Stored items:
━━━━━━

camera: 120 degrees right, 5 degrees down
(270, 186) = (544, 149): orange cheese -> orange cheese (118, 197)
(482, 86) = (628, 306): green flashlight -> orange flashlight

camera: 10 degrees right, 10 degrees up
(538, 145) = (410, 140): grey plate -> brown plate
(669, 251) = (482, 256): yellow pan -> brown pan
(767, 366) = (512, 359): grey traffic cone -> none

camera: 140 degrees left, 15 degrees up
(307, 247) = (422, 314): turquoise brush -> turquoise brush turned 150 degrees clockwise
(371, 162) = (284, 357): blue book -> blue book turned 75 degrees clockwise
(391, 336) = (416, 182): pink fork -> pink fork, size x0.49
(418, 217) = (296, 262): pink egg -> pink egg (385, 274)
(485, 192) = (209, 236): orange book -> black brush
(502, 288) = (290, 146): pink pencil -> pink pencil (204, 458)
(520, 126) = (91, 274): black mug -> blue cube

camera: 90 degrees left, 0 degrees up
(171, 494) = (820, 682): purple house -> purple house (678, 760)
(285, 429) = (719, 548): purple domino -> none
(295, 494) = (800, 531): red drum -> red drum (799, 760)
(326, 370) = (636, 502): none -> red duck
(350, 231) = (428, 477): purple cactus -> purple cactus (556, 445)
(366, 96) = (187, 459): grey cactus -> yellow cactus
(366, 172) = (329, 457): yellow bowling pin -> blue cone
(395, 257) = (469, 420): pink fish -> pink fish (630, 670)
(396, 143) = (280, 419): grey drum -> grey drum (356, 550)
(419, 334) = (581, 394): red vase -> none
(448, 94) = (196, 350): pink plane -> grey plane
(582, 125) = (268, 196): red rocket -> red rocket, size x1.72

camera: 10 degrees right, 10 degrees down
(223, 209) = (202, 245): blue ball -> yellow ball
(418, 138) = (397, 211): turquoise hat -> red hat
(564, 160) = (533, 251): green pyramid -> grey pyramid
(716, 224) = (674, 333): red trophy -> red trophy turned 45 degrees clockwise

━━━━━━

ASSIGNMENT: Search the records line by line for the word "degrees" and copy every line where it appears.

YOUR SOLUTION:
camera: 120 degrees right, 5 degrees down
camera: 10 degrees right, 10 degrees up
camera: 140 degrees left, 15 degrees up
(307, 247) = (422, 314): turquoise brush -> turquoise brush turned 150 degrees clockwise
(371, 162) = (284, 357): blue book -> blue book turned 75 degrees clockwise
camera: 90 degrees left, 0 degrees up
camera: 10 degrees right, 10 degrees down
(716, 224) = (674, 333): red trophy -> red trophy turned 45 degrees clockwise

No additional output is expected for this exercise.